==== Data section ====

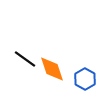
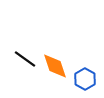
orange diamond: moved 3 px right, 3 px up
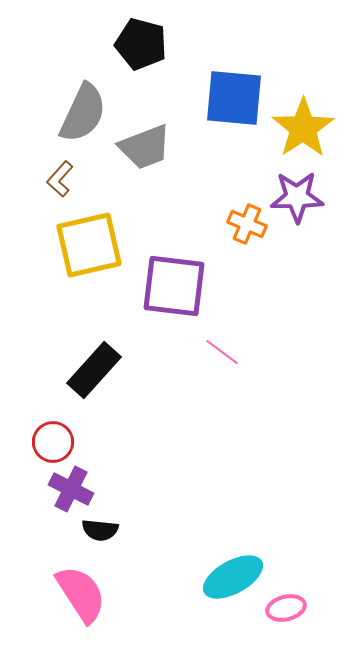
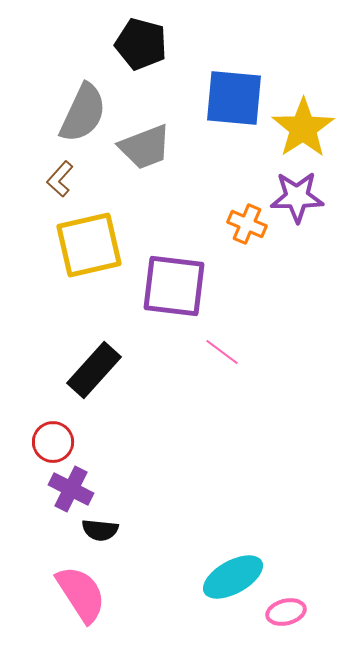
pink ellipse: moved 4 px down
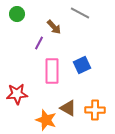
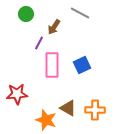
green circle: moved 9 px right
brown arrow: rotated 77 degrees clockwise
pink rectangle: moved 6 px up
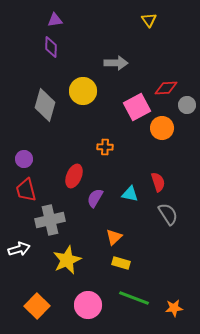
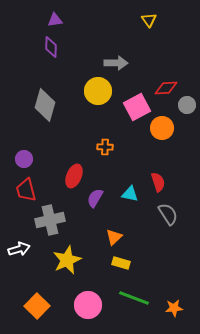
yellow circle: moved 15 px right
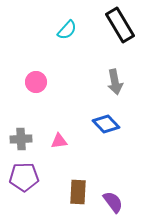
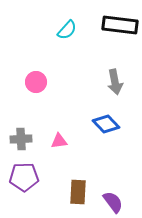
black rectangle: rotated 52 degrees counterclockwise
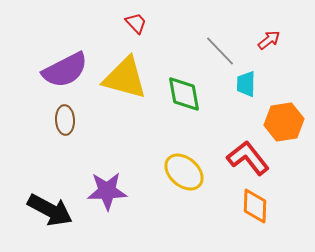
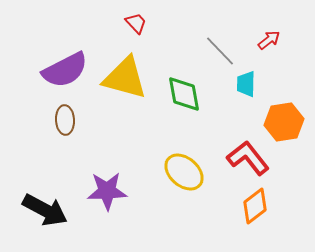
orange diamond: rotated 51 degrees clockwise
black arrow: moved 5 px left
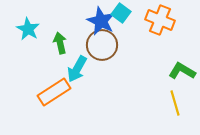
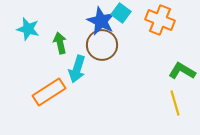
cyan star: rotated 15 degrees counterclockwise
cyan arrow: rotated 12 degrees counterclockwise
orange rectangle: moved 5 px left
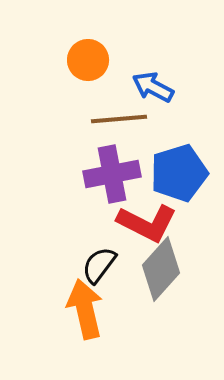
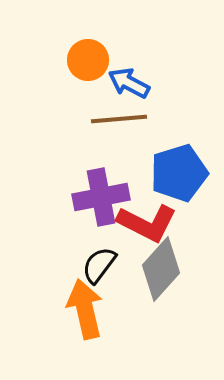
blue arrow: moved 24 px left, 4 px up
purple cross: moved 11 px left, 23 px down
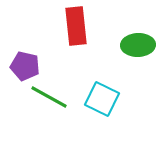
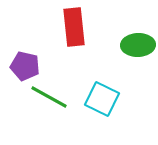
red rectangle: moved 2 px left, 1 px down
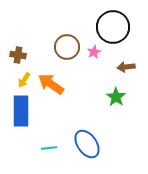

====

> Work request:
Go through the entries and retype each one exactly, skipping any image.

> Exercise output:
orange diamond: moved 3 px right, 3 px up
pink ellipse: moved 4 px down
green circle: moved 9 px right
brown arrow: rotated 77 degrees clockwise
pink rectangle: moved 6 px up
yellow circle: moved 15 px right
black rectangle: rotated 52 degrees counterclockwise
orange diamond: rotated 51 degrees clockwise
black arrow: moved 5 px left
cyan star: rotated 15 degrees counterclockwise
cyan arrow: rotated 12 degrees counterclockwise
orange rectangle: moved 5 px left
blue arrow: moved 24 px left, 4 px up
purple cross: moved 11 px left, 23 px down
red rectangle: moved 2 px left, 1 px down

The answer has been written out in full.